*** Records provided Section Begins ***
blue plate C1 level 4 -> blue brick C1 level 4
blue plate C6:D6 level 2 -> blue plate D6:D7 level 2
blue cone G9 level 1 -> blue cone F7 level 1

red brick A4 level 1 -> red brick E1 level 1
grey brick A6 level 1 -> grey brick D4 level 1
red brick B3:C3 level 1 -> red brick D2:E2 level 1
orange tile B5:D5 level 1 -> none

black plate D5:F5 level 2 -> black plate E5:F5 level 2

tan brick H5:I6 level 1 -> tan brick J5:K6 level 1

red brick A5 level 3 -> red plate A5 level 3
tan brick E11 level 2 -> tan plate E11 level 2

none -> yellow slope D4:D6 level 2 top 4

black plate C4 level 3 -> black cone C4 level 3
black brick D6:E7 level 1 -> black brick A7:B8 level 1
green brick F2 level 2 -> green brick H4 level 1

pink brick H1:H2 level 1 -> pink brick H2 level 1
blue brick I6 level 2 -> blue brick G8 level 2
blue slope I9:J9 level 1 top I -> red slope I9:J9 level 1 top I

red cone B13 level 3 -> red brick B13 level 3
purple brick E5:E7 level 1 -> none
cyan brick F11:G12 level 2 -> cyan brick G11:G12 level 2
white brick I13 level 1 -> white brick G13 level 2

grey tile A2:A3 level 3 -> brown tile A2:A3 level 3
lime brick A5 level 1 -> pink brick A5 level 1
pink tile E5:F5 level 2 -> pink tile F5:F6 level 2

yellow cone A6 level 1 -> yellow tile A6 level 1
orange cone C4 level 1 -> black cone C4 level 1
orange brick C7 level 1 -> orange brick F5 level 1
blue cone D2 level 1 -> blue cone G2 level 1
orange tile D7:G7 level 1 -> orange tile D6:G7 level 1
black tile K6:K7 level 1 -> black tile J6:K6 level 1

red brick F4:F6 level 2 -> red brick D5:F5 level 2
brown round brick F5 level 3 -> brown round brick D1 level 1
*** Records provided Section Ends ***
### Exercise requirements
Your answer must be a single number: the count of lines in the records that hold the word "cone".

### Completed task
6